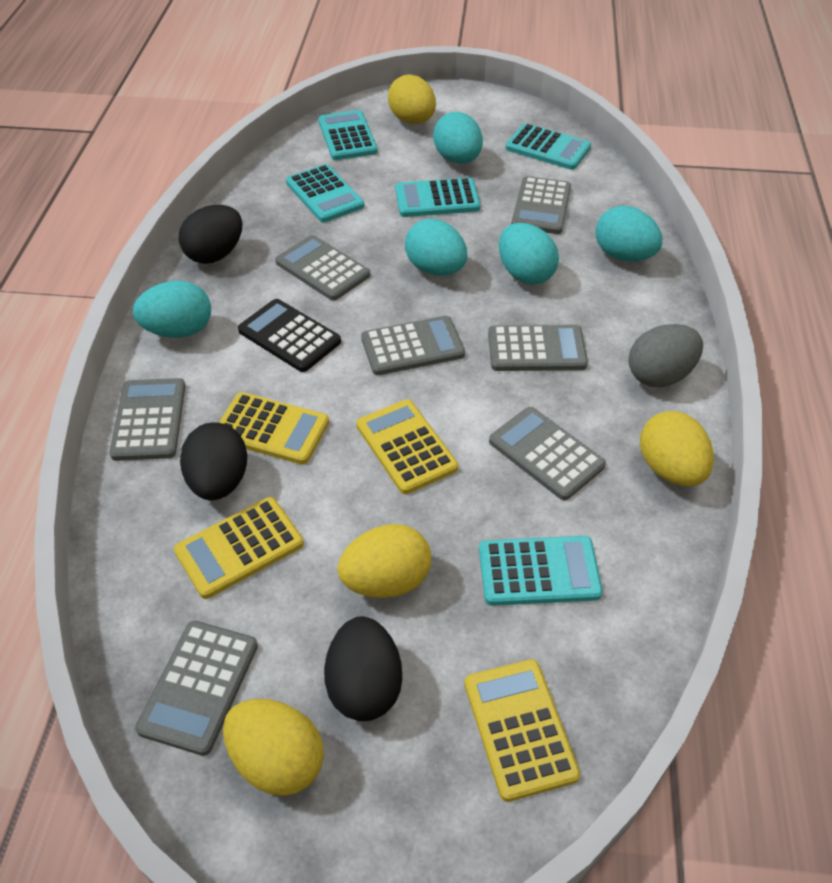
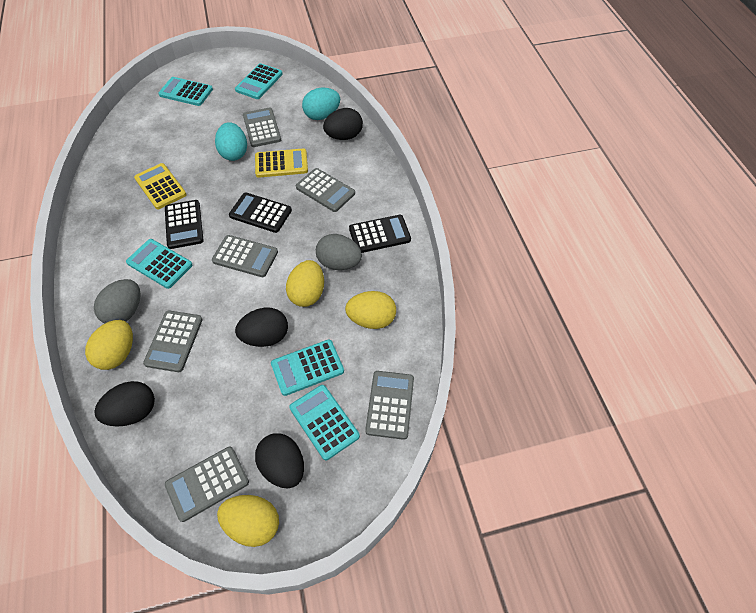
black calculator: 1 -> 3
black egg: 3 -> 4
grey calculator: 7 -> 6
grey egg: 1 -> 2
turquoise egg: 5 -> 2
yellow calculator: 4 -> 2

*-*-*

EXERCISE DESCRIPTION: Pictures aside, the material must be written out word for word.

REPLY TO THE EXERCISE:
black calculator: 1 -> 3
black egg: 3 -> 4
grey calculator: 7 -> 6
grey egg: 1 -> 2
turquoise egg: 5 -> 2
yellow calculator: 4 -> 2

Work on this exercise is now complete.